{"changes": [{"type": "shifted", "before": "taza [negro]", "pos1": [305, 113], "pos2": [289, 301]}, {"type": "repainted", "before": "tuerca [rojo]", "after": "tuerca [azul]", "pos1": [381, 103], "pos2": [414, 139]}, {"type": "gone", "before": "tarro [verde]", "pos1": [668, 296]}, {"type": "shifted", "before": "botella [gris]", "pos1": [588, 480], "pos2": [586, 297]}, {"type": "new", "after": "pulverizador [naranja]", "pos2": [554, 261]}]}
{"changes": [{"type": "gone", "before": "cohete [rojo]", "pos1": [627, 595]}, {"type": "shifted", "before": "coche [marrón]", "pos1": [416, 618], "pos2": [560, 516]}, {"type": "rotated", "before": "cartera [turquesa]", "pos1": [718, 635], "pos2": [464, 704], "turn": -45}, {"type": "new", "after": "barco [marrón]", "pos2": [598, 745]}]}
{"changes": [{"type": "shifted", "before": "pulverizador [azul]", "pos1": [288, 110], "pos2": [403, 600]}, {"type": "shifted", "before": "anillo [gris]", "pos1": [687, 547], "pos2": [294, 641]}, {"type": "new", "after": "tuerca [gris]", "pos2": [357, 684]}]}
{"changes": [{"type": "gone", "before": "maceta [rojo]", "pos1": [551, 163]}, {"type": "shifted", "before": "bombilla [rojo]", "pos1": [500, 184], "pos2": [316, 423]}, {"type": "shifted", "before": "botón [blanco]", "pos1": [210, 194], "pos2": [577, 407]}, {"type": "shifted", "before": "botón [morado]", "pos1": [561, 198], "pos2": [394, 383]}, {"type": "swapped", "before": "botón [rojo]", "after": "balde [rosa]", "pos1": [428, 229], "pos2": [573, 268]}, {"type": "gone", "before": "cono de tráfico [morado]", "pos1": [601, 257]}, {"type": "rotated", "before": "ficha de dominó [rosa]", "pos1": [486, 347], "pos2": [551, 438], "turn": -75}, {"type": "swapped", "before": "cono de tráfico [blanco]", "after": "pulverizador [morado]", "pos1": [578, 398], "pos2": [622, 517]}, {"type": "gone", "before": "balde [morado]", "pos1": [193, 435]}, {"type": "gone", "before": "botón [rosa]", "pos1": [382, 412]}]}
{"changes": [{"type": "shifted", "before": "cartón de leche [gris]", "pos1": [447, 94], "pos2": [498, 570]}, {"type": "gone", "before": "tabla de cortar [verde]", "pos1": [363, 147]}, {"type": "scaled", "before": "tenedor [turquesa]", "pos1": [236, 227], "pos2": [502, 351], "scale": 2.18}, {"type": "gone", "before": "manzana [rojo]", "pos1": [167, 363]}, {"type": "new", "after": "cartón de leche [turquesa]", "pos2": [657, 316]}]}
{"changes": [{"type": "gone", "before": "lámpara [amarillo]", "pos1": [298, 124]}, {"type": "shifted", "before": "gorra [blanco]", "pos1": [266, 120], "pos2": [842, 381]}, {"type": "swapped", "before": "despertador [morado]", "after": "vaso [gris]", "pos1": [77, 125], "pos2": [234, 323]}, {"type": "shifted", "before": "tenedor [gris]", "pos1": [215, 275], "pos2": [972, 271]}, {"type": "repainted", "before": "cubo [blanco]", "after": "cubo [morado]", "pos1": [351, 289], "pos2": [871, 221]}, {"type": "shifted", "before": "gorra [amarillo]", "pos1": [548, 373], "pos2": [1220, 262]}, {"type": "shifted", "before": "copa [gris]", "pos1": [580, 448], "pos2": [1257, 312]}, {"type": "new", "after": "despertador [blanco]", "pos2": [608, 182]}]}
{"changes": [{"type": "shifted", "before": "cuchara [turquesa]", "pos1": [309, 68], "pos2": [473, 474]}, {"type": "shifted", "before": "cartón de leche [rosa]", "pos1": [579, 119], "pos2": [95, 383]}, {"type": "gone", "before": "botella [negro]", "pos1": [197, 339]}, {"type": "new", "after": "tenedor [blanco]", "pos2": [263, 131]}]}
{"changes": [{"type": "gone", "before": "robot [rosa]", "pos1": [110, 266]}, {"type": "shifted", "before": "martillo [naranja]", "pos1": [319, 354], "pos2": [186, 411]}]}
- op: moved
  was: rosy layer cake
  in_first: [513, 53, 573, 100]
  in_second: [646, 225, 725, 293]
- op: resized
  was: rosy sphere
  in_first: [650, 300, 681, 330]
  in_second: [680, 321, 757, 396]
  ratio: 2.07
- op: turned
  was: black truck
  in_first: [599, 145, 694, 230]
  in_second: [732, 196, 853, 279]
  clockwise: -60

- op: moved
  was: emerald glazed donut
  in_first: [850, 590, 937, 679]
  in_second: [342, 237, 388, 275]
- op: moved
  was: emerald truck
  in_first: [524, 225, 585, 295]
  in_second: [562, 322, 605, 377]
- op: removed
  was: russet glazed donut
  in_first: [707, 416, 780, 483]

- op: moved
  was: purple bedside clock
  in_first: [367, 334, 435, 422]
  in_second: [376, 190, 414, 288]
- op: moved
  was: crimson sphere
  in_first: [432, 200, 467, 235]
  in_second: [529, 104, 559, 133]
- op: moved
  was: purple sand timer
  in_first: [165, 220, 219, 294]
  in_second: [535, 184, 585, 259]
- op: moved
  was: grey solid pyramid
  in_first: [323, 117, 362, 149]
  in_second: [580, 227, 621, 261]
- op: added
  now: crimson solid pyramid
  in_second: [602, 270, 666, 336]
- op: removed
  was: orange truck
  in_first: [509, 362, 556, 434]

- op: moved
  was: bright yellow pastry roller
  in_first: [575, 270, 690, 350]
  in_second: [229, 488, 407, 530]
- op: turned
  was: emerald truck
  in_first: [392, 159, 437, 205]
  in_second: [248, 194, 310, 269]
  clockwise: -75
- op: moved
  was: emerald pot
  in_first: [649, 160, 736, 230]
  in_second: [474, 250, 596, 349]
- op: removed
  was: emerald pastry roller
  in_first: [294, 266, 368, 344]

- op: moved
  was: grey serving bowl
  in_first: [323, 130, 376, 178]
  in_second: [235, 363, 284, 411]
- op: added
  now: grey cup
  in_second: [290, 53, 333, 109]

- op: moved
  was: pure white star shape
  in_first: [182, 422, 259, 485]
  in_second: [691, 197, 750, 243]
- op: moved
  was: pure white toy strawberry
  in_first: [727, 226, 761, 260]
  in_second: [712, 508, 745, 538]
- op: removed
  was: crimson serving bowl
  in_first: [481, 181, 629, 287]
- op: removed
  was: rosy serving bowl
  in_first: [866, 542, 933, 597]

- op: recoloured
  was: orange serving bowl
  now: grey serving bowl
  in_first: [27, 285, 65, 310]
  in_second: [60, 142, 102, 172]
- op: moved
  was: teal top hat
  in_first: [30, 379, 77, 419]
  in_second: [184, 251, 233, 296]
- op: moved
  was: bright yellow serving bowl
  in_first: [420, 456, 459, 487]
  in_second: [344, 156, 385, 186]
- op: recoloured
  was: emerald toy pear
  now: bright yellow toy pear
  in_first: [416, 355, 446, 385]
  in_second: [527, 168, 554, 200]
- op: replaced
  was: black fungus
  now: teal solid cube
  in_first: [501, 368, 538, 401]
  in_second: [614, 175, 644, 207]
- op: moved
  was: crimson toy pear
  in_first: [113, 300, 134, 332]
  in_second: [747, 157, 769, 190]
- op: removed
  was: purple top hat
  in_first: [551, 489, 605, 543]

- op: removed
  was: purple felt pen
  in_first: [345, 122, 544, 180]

= = = = = = =

Directions for this task: The records above are to be duplicated word for word.

Response:
{"changes": [{"type": "shifted", "before": "taza [negro]", "pos1": [305, 113], "pos2": [289, 301]}, {"type": "repainted", "before": "tuerca [rojo]", "after": "tuerca [azul]", "pos1": [381, 103], "pos2": [414, 139]}, {"type": "gone", "before": "tarro [verde]", "pos1": [668, 296]}, {"type": "shifted", "before": "botella [gris]", "pos1": [588, 480], "pos2": [586, 297]}, {"type": "new", "after": "pulverizador [naranja]", "pos2": [554, 261]}]}
{"changes": [{"type": "gone", "before": "cohete [rojo]", "pos1": [627, 595]}, {"type": "shifted", "before": "coche [marrón]", "pos1": [416, 618], "pos2": [560, 516]}, {"type": "rotated", "before": "cartera [turquesa]", "pos1": [718, 635], "pos2": [464, 704], "turn": -45}, {"type": "new", "after": "barco [marrón]", "pos2": [598, 745]}]}
{"changes": [{"type": "shifted", "before": "pulverizador [azul]", "pos1": [288, 110], "pos2": [403, 600]}, {"type": "shifted", "before": "anillo [gris]", "pos1": [687, 547], "pos2": [294, 641]}, {"type": "new", "after": "tuerca [gris]", "pos2": [357, 684]}]}
{"changes": [{"type": "gone", "before": "maceta [rojo]", "pos1": [551, 163]}, {"type": "shifted", "before": "bombilla [rojo]", "pos1": [500, 184], "pos2": [316, 423]}, {"type": "shifted", "before": "botón [blanco]", "pos1": [210, 194], "pos2": [577, 407]}, {"type": "shifted", "before": "botón [morado]", "pos1": [561, 198], "pos2": [394, 383]}, {"type": "swapped", "before": "botón [rojo]", "after": "balde [rosa]", "pos1": [428, 229], "pos2": [573, 268]}, {"type": "gone", "before": "cono de tráfico [morado]", "pos1": [601, 257]}, {"type": "rotated", "before": "ficha de dominó [rosa]", "pos1": [486, 347], "pos2": [551, 438], "turn": -75}, {"type": "swapped", "before": "cono de tráfico [blanco]", "after": "pulverizador [morado]", "pos1": [578, 398], "pos2": [622, 517]}, {"type": "gone", "before": "balde [morado]", "pos1": [193, 435]}, {"type": "gone", "before": "botón [rosa]", "pos1": [382, 412]}]}
{"changes": [{"type": "shifted", "before": "cartón de leche [gris]", "pos1": [447, 94], "pos2": [498, 570]}, {"type": "gone", "before": "tabla de cortar [verde]", "pos1": [363, 147]}, {"type": "scaled", "before": "tenedor [turquesa]", "pos1": [236, 227], "pos2": [502, 351], "scale": 2.18}, {"type": "gone", "before": "manzana [rojo]", "pos1": [167, 363]}, {"type": "new", "after": "cartón de leche [turquesa]", "pos2": [657, 316]}]}
{"changes": [{"type": "gone", "before": "lámpara [amarillo]", "pos1": [298, 124]}, {"type": "shifted", "before": "gorra [blanco]", "pos1": [266, 120], "pos2": [842, 381]}, {"type": "swapped", "before": "despertador [morado]", "after": "vaso [gris]", "pos1": [77, 125], "pos2": [234, 323]}, {"type": "shifted", "before": "tenedor [gris]", "pos1": [215, 275], "pos2": [972, 271]}, {"type": "repainted", "before": "cubo [blanco]", "after": "cubo [morado]", "pos1": [351, 289], "pos2": [871, 221]}, {"type": "shifted", "before": "gorra [amarillo]", "pos1": [548, 373], "pos2": [1220, 262]}, {"type": "shifted", "before": "copa [gris]", "pos1": [580, 448], "pos2": [1257, 312]}, {"type": "new", "after": "despertador [blanco]", "pos2": [608, 182]}]}
{"changes": [{"type": "shifted", "before": "cuchara [turquesa]", "pos1": [309, 68], "pos2": [473, 474]}, {"type": "shifted", "before": "cartón de leche [rosa]", "pos1": [579, 119], "pos2": [95, 383]}, {"type": "gone", "before": "botella [negro]", "pos1": [197, 339]}, {"type": "new", "after": "tenedor [blanco]", "pos2": [263, 131]}]}
{"changes": [{"type": "gone", "before": "robot [rosa]", "pos1": [110, 266]}, {"type": "shifted", "before": "martillo [naranja]", "pos1": [319, 354], "pos2": [186, 411]}]}
- op: moved
  was: rosy layer cake
  in_first: [513, 53, 573, 100]
  in_second: [646, 225, 725, 293]
- op: resized
  was: rosy sphere
  in_first: [650, 300, 681, 330]
  in_second: [680, 321, 757, 396]
  ratio: 2.07
- op: turned
  was: black truck
  in_first: [599, 145, 694, 230]
  in_second: [732, 196, 853, 279]
  clockwise: -60

- op: moved
  was: emerald glazed donut
  in_first: [850, 590, 937, 679]
  in_second: [342, 237, 388, 275]
- op: moved
  was: emerald truck
  in_first: [524, 225, 585, 295]
  in_second: [562, 322, 605, 377]
- op: removed
  was: russet glazed donut
  in_first: [707, 416, 780, 483]

- op: moved
  was: purple bedside clock
  in_first: [367, 334, 435, 422]
  in_second: [376, 190, 414, 288]
- op: moved
  was: crimson sphere
  in_first: [432, 200, 467, 235]
  in_second: [529, 104, 559, 133]
- op: moved
  was: purple sand timer
  in_first: [165, 220, 219, 294]
  in_second: [535, 184, 585, 259]
- op: moved
  was: grey solid pyramid
  in_first: [323, 117, 362, 149]
  in_second: [580, 227, 621, 261]
- op: added
  now: crimson solid pyramid
  in_second: [602, 270, 666, 336]
- op: removed
  was: orange truck
  in_first: [509, 362, 556, 434]

- op: moved
  was: bright yellow pastry roller
  in_first: [575, 270, 690, 350]
  in_second: [229, 488, 407, 530]
- op: turned
  was: emerald truck
  in_first: [392, 159, 437, 205]
  in_second: [248, 194, 310, 269]
  clockwise: -75
- op: moved
  was: emerald pot
  in_first: [649, 160, 736, 230]
  in_second: [474, 250, 596, 349]
- op: removed
  was: emerald pastry roller
  in_first: [294, 266, 368, 344]

- op: moved
  was: grey serving bowl
  in_first: [323, 130, 376, 178]
  in_second: [235, 363, 284, 411]
- op: added
  now: grey cup
  in_second: [290, 53, 333, 109]

- op: moved
  was: pure white star shape
  in_first: [182, 422, 259, 485]
  in_second: [691, 197, 750, 243]
- op: moved
  was: pure white toy strawberry
  in_first: [727, 226, 761, 260]
  in_second: [712, 508, 745, 538]
- op: removed
  was: crimson serving bowl
  in_first: [481, 181, 629, 287]
- op: removed
  was: rosy serving bowl
  in_first: [866, 542, 933, 597]

- op: recoloured
  was: orange serving bowl
  now: grey serving bowl
  in_first: [27, 285, 65, 310]
  in_second: [60, 142, 102, 172]
- op: moved
  was: teal top hat
  in_first: [30, 379, 77, 419]
  in_second: [184, 251, 233, 296]
- op: moved
  was: bright yellow serving bowl
  in_first: [420, 456, 459, 487]
  in_second: [344, 156, 385, 186]
- op: recoloured
  was: emerald toy pear
  now: bright yellow toy pear
  in_first: [416, 355, 446, 385]
  in_second: [527, 168, 554, 200]
- op: replaced
  was: black fungus
  now: teal solid cube
  in_first: [501, 368, 538, 401]
  in_second: [614, 175, 644, 207]
- op: moved
  was: crimson toy pear
  in_first: [113, 300, 134, 332]
  in_second: [747, 157, 769, 190]
- op: removed
  was: purple top hat
  in_first: [551, 489, 605, 543]

- op: removed
  was: purple felt pen
  in_first: [345, 122, 544, 180]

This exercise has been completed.